__PROBLEM__.
The pictures stay out; all of the data is to be printed exactly.

[INPUT MATERIAL Boundary: Start]

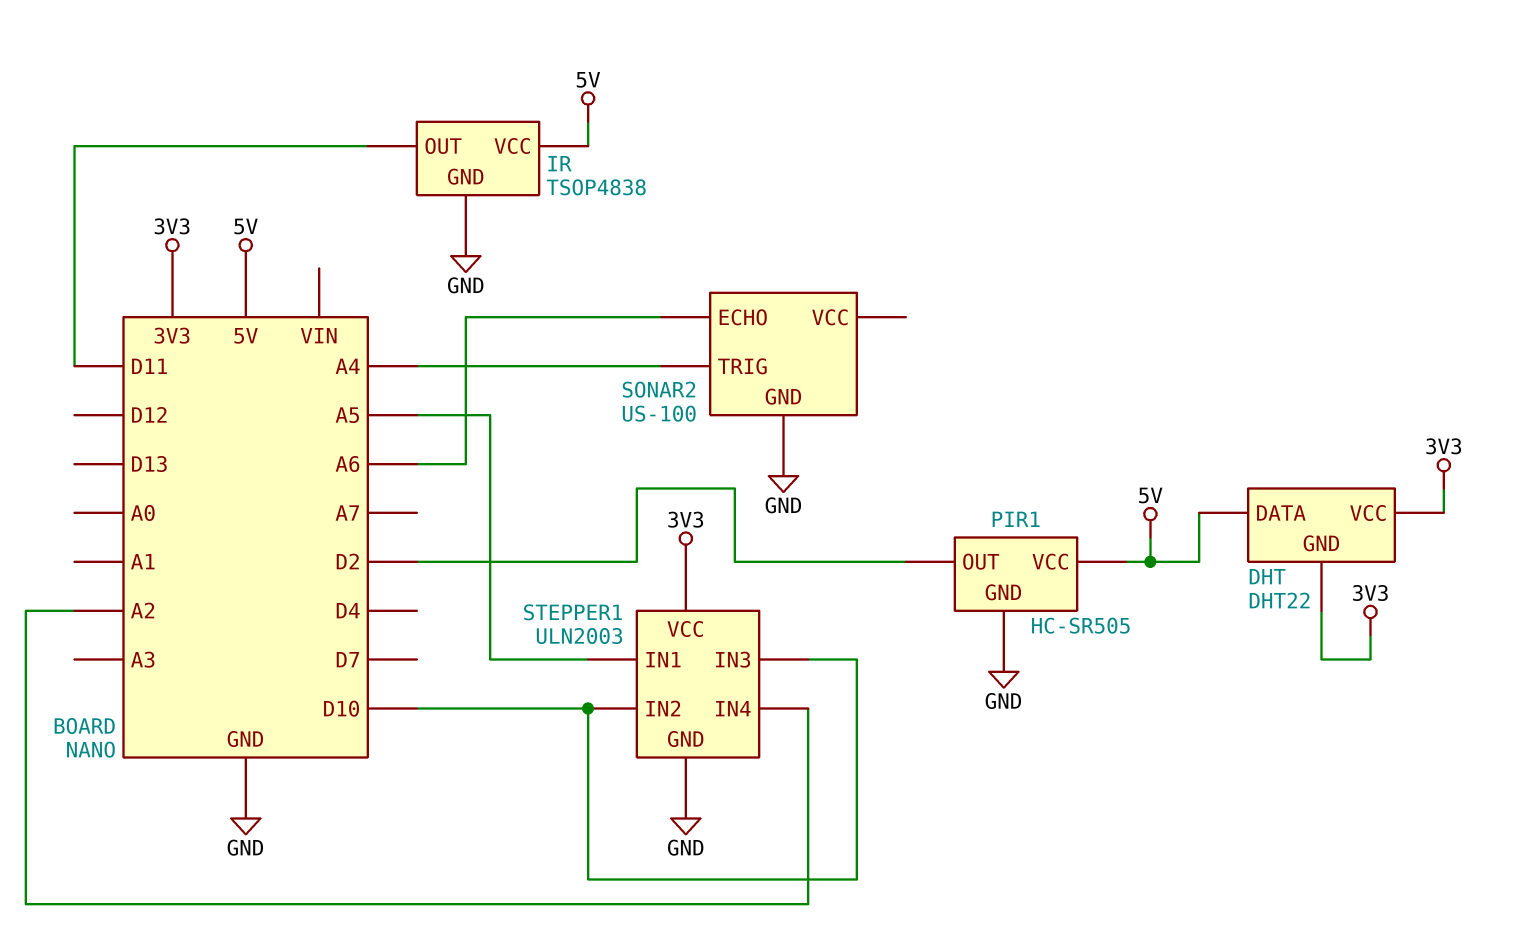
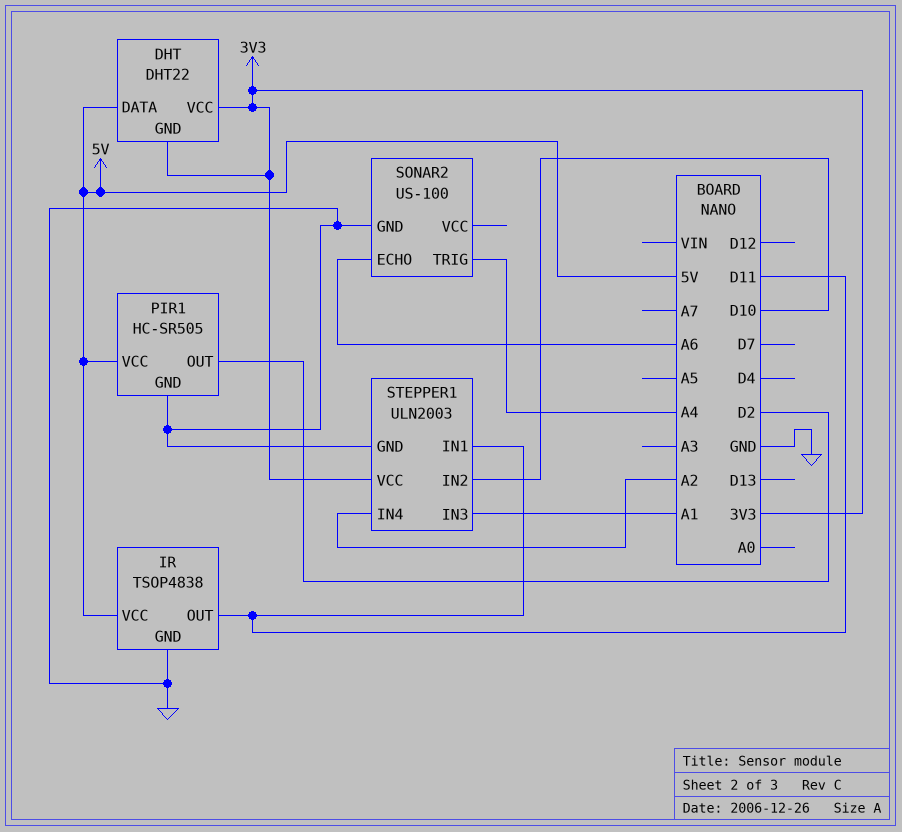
STEPPER1 pin IN1: A5 -> D11
STEPPER1 pin IN3: D10 -> A1

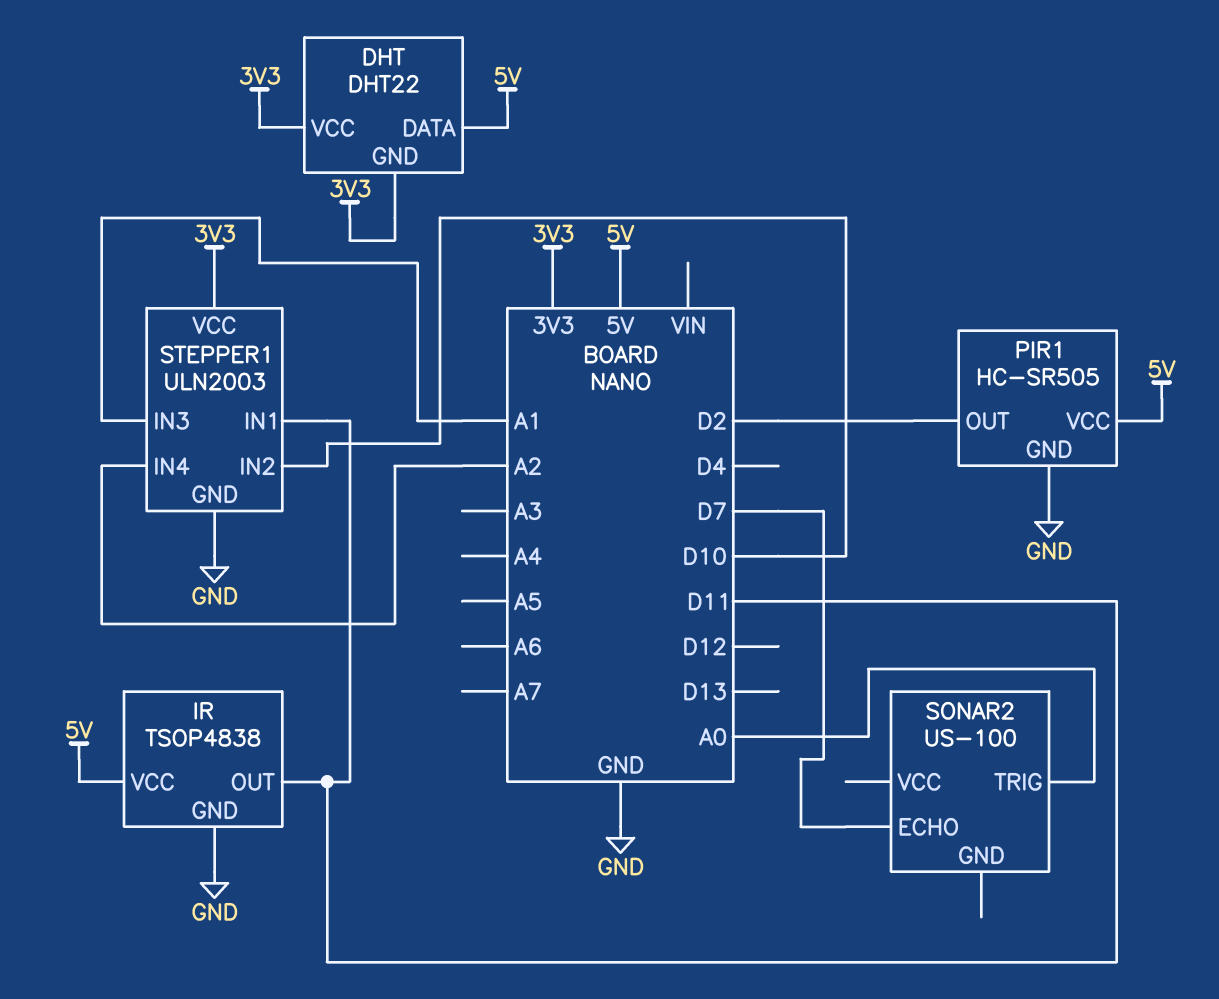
SONAR2 pin ECHO: A6 -> D7
SONAR2 pin GND: GND -> none
SONAR2 pin TRIG: A4 -> A0

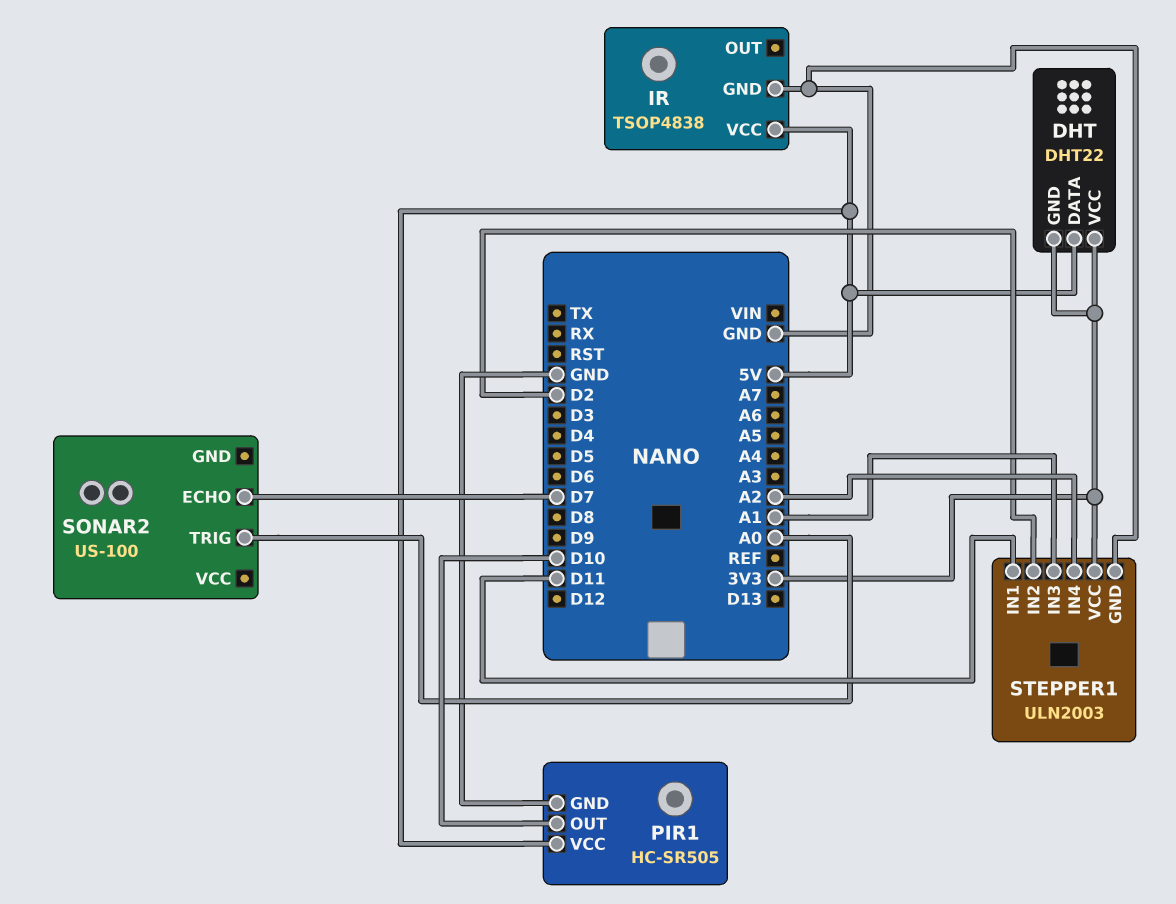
IR pin OUT: D11 -> none
PIR1 pin OUT: D2 -> D10
STEPPER1 pin IN2: D10 -> D2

[INPUT MATERIAL Boundary: End]

__EXERCISE RESPONSE__.
STEPPER1 pin IN1: A5 -> D11
STEPPER1 pin IN3: D10 -> A1

SONAR2 pin ECHO: A6 -> D7
SONAR2 pin GND: GND -> none
SONAR2 pin TRIG: A4 -> A0

IR pin OUT: D11 -> none
PIR1 pin OUT: D2 -> D10
STEPPER1 pin IN2: D10 -> D2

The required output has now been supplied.